*About this exercise*: Copy each entry below unchanged; the images do not go in the copy.

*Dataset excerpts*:
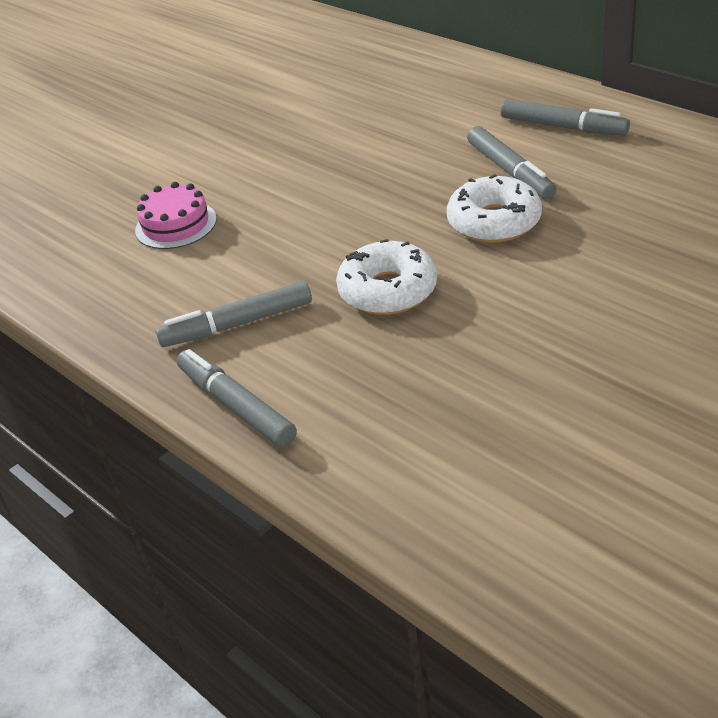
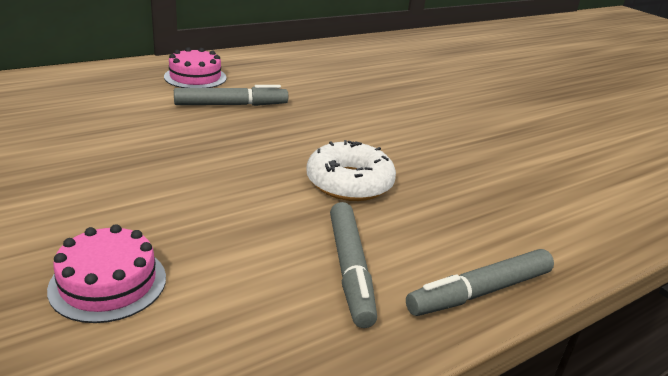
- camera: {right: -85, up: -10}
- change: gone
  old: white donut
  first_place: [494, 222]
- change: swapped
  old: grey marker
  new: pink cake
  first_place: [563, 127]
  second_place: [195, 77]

*Output below*:
- camera: {right: -85, up: -10}
- change: gone
  old: white donut
  first_place: [494, 222]
- change: swapped
  old: grey marker
  new: pink cake
  first_place: [563, 127]
  second_place: [195, 77]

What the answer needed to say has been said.